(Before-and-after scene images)
◆ ◆ ◆ ◆
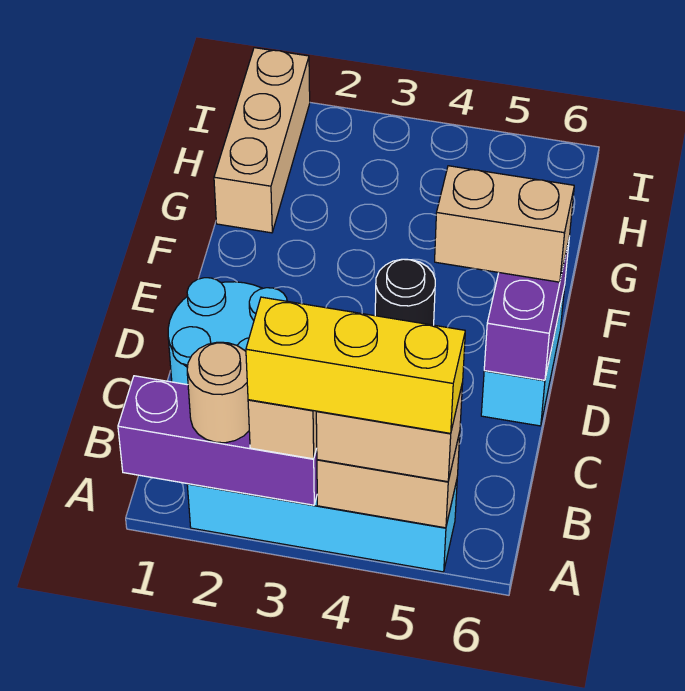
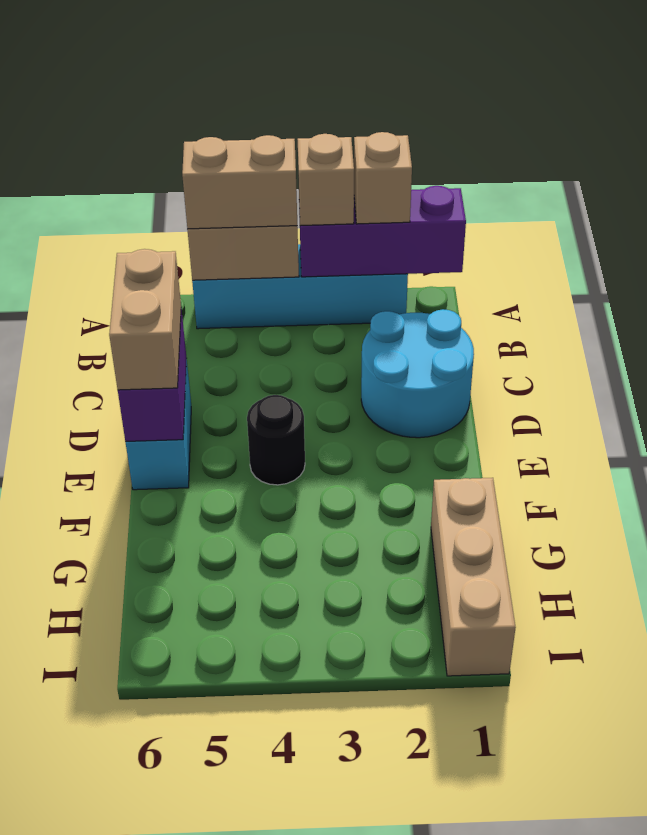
tan 1x1 round brick [187,342,249,443] -> tan 1x1 brick [354,132,412,224]
yellow 1x3 brick [246,297,465,433] -> none
tan 1x2 brick [435,166,574,282] -> tan 1x2 brick turned to [109,249,181,390]

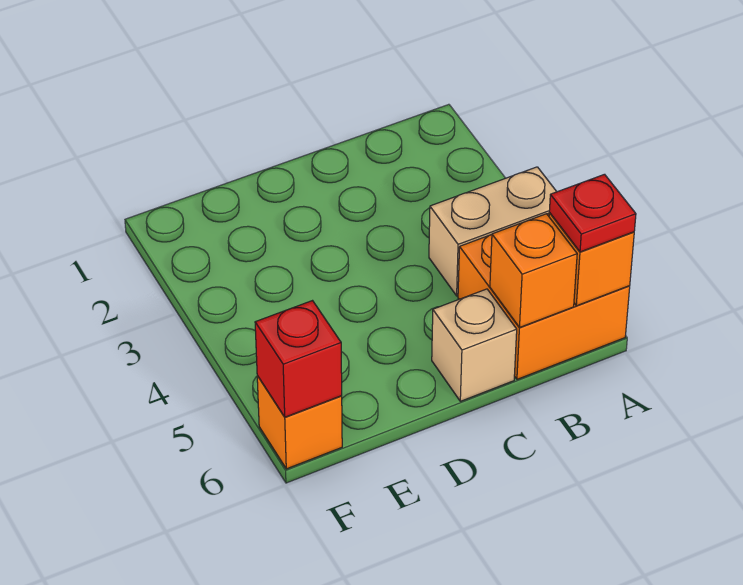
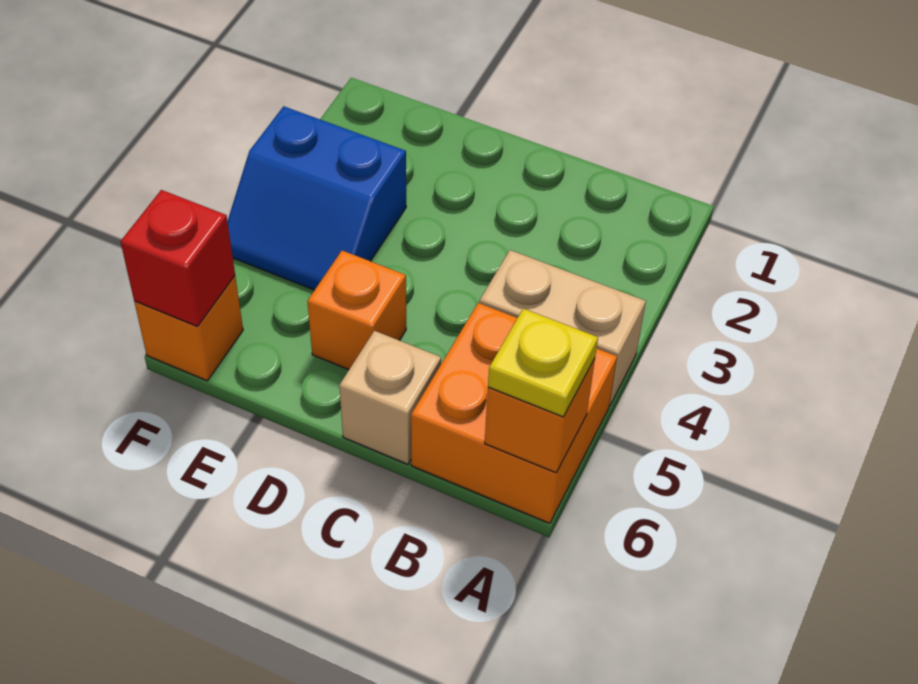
red 1x1 plate [549,174,636,252] -> yellow 1x1 plate [488,308,598,417]
orange 1x1 brick [490,214,577,328] -> orange 1x1 brick moved to [307,251,406,370]
none -> blue 2x2 slope [227,106,406,290]

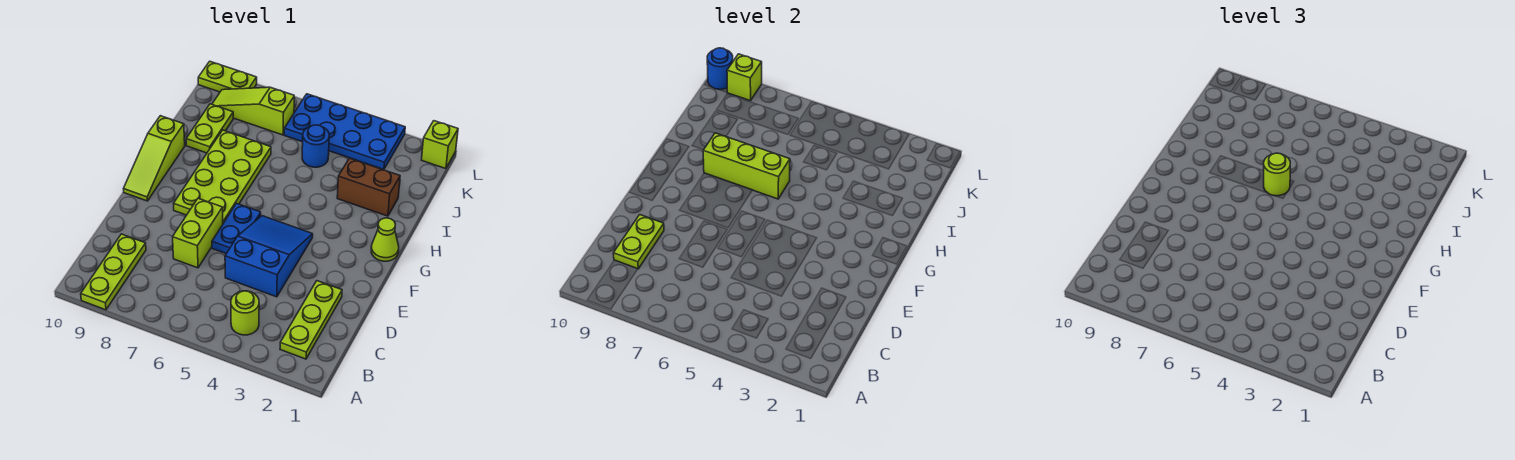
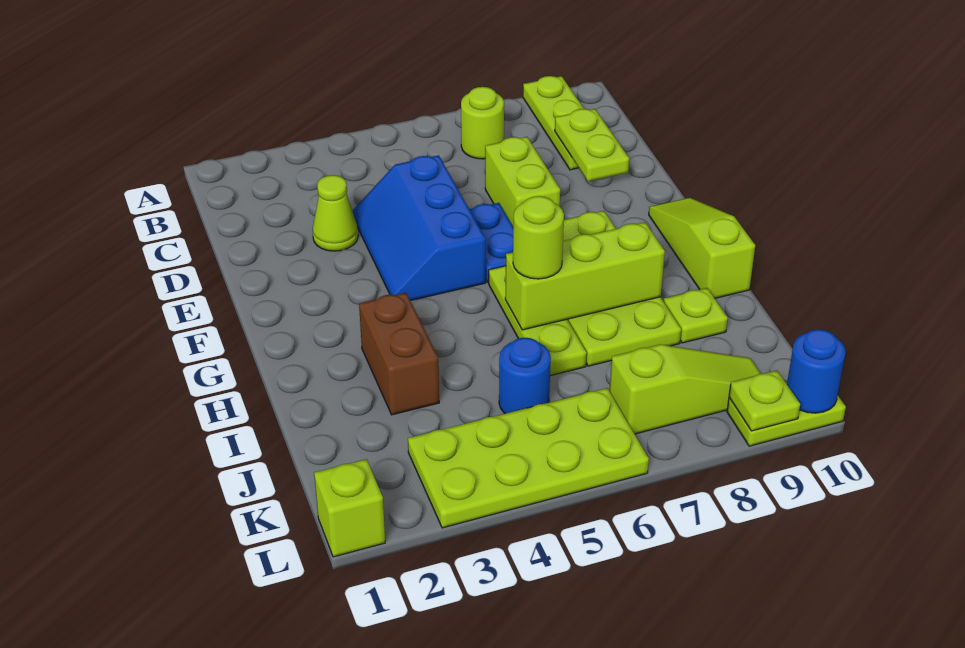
lime 1x3 plate [280,281,342,359] -> lime 1x3 plate moved to [489,266,587,376]
lime 1x1 round brick [231,291,259,335] -> lime 1x1 round brick moved to [461,87,504,159]
blue 2x3 slope [225,216,313,297] -> blue 2x3 slope turned to [353,155,486,301]
lime 1x1 cone [371,218,399,261] -> lime 1x1 cone moved to [313,175,358,251]
brown 1x2 brick [337,158,400,216] -> brown 1x2 brick turned to [359,293,439,415]
lime 1x2 plate [186,104,233,153] -> lime 1x1 plate [664,288,728,343]
blue 2x4 plate [284,94,405,170] -> lime 2x4 plate [408,388,649,528]
lime 1x1 brick [727,54,762,101] -> lime 1x1 plate [729,370,800,431]

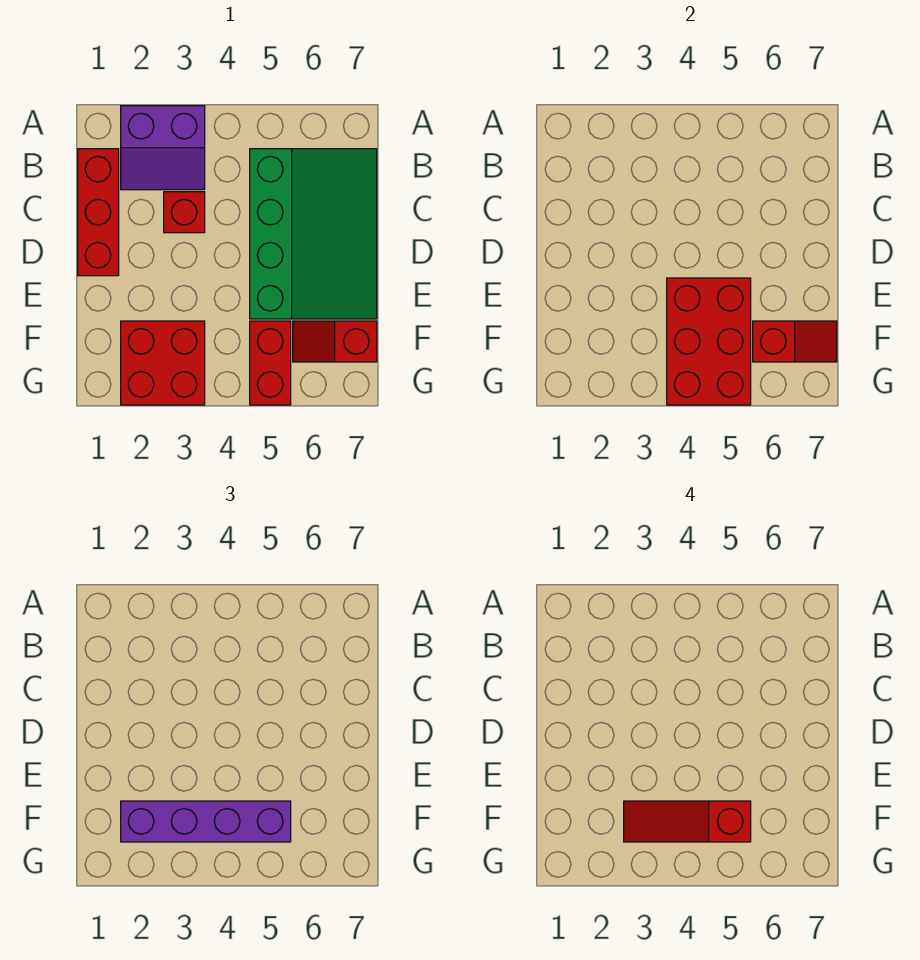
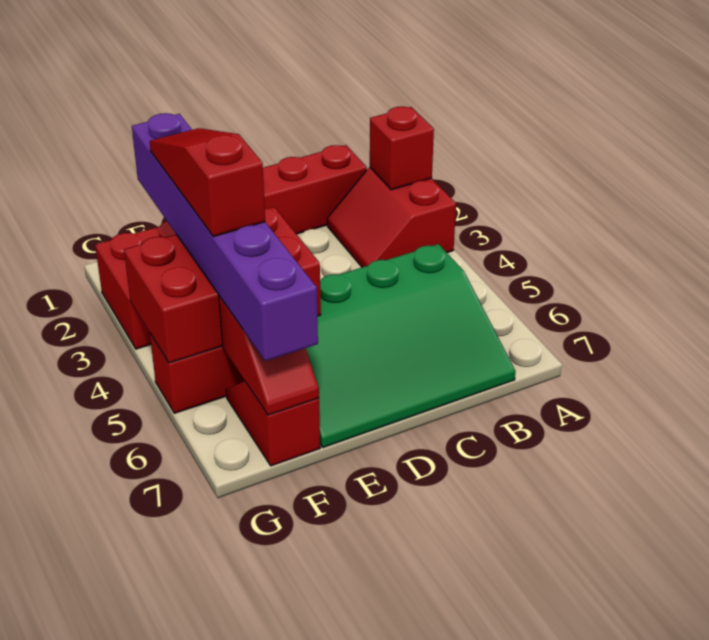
purple 2x2 slope [121,106,205,190] -> red 2x2 slope [327,168,456,267]
red 1x1 brick [164,192,205,233] -> red 1x1 brick moved to [370,106,434,190]
purple 1x4 brick [121,801,291,842] -> purple 1x6 brick [132,113,318,361]

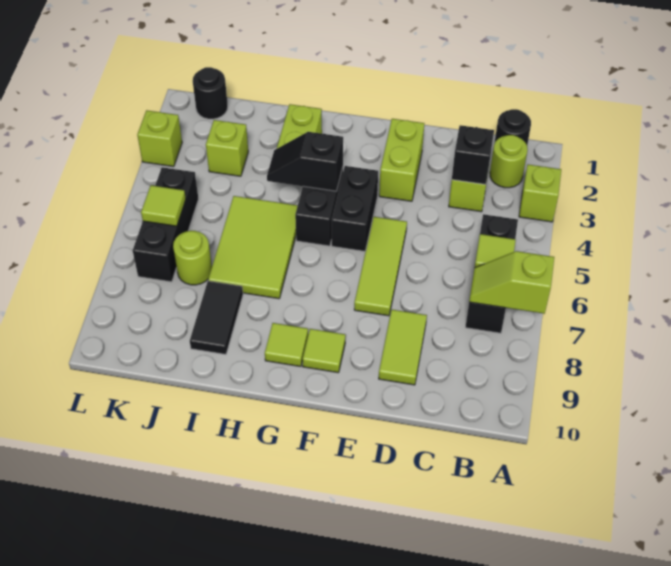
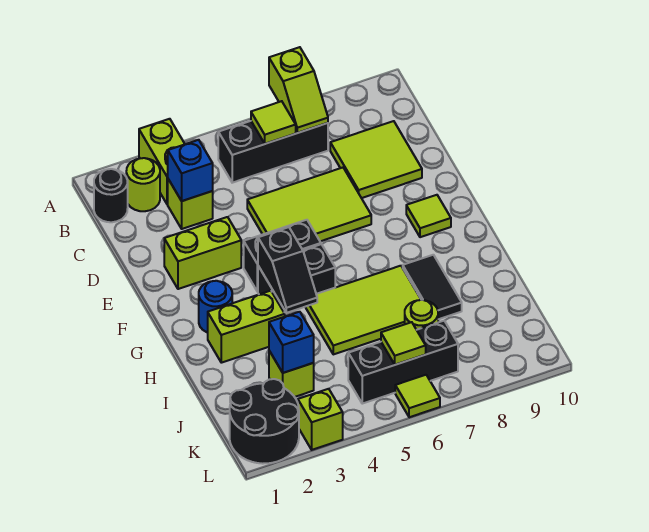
lime 1x1 brick [519,165,561,222] -> lime 1x2 brick [139,119,185,205]
black 1x1 brick [452,125,494,185] -> blue 1x1 brick [168,140,213,201]
lime 1x2 tile [379,310,427,385] -> lime 2x2 tile [330,121,422,198]
lime 1x3 tile [354,217,407,316] -> lime 2x3 tile [247,168,371,241]
none -> blue 1x1 round brick [199,281,232,333]
lime 1x1 tile [265,323,308,367] -> lime 1x1 tile moved to [395,375,440,417]
black 1x2 tile [190,281,243,354] -> black 1x2 tile turned to [403,255,462,319]
none -> blue 1x1 brick [269,312,314,373]
black 1x1 round brick [193,67,228,119] -> black 2x2 round brick [230,379,299,464]

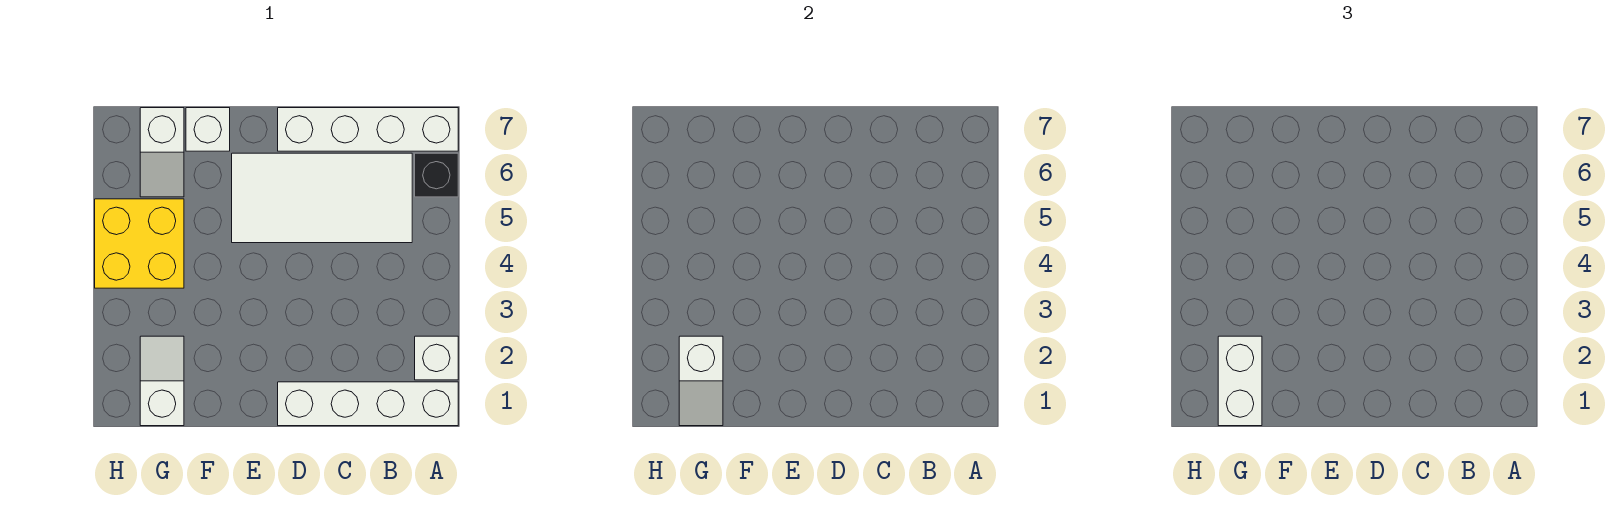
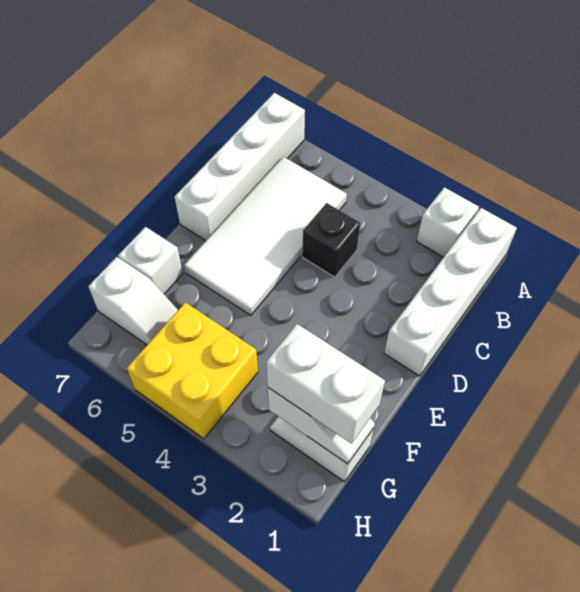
black 1x1 brick [415,153,458,197] -> black 1x1 brick moved to [302,203,360,277]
◆ ◆ ◆ ◆
Activity:
Your reply should consist of the data, transcribed exactly, and should hold no pictures.

Result of the exercise:
tan 1x1 round brick [187,342,249,443] -> tan 1x1 brick [354,132,412,224]
yellow 1x3 brick [246,297,465,433] -> none
tan 1x2 brick [435,166,574,282] -> tan 1x2 brick turned to [109,249,181,390]

red 1x1 plate [549,174,636,252] -> yellow 1x1 plate [488,308,598,417]
orange 1x1 brick [490,214,577,328] -> orange 1x1 brick moved to [307,251,406,370]
none -> blue 2x2 slope [227,106,406,290]

lime 1x3 plate [280,281,342,359] -> lime 1x3 plate moved to [489,266,587,376]
lime 1x1 round brick [231,291,259,335] -> lime 1x1 round brick moved to [461,87,504,159]
blue 2x3 slope [225,216,313,297] -> blue 2x3 slope turned to [353,155,486,301]
lime 1x1 cone [371,218,399,261] -> lime 1x1 cone moved to [313,175,358,251]
brown 1x2 brick [337,158,400,216] -> brown 1x2 brick turned to [359,293,439,415]
lime 1x2 plate [186,104,233,153] -> lime 1x1 plate [664,288,728,343]
blue 2x4 plate [284,94,405,170] -> lime 2x4 plate [408,388,649,528]
lime 1x1 brick [727,54,762,101] -> lime 1x1 plate [729,370,800,431]

purple 2x2 slope [121,106,205,190] -> red 2x2 slope [327,168,456,267]
red 1x1 brick [164,192,205,233] -> red 1x1 brick moved to [370,106,434,190]
purple 1x4 brick [121,801,291,842] -> purple 1x6 brick [132,113,318,361]

lime 1x1 brick [519,165,561,222] -> lime 1x2 brick [139,119,185,205]
black 1x1 brick [452,125,494,185] -> blue 1x1 brick [168,140,213,201]
lime 1x2 tile [379,310,427,385] -> lime 2x2 tile [330,121,422,198]
lime 1x3 tile [354,217,407,316] -> lime 2x3 tile [247,168,371,241]
none -> blue 1x1 round brick [199,281,232,333]
lime 1x1 tile [265,323,308,367] -> lime 1x1 tile moved to [395,375,440,417]
black 1x2 tile [190,281,243,354] -> black 1x2 tile turned to [403,255,462,319]
none -> blue 1x1 brick [269,312,314,373]
black 1x1 round brick [193,67,228,119] -> black 2x2 round brick [230,379,299,464]

black 1x1 brick [415,153,458,197] -> black 1x1 brick moved to [302,203,360,277]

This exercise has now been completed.